Copy the entries below exactly; any picture among them should be left out.

[Provided information]:
□ □ □ □

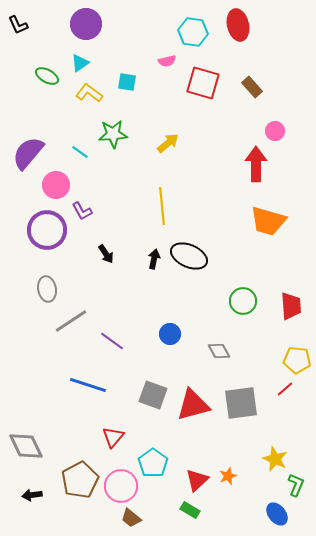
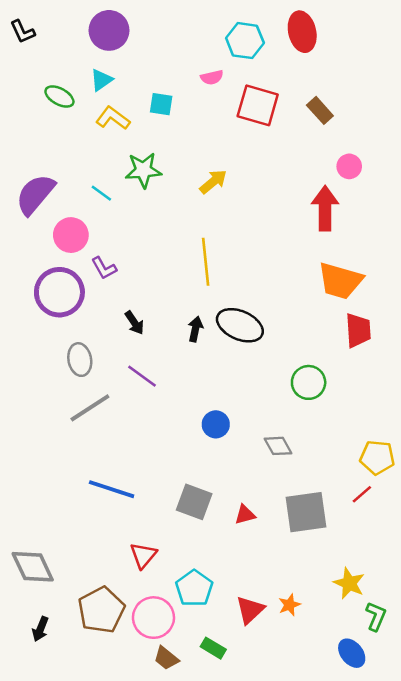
gray ellipse: (47, 289) -> (80, 360), moved
red trapezoid: (291, 306) -> (358, 330), moved
purple line: (112, 341) -> (142, 376), moved
red triangle: (193, 405) -> (245, 515), size x0.5
black arrow: (32, 495) -> (40, 629), turned -60
green rectangle: (190, 510) -> (213, 648), moved

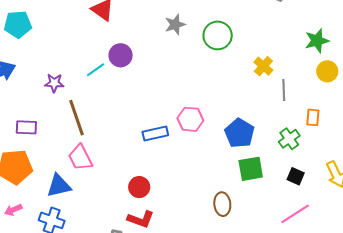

□ □ □ □

[Solution to the problem]:
gray ellipse: (47, 289) -> (80, 360), moved
red trapezoid: (291, 306) -> (358, 330), moved
purple line: (112, 341) -> (142, 376), moved
red triangle: (193, 405) -> (245, 515), size x0.5
black arrow: (32, 495) -> (40, 629), turned -60
green rectangle: (190, 510) -> (213, 648), moved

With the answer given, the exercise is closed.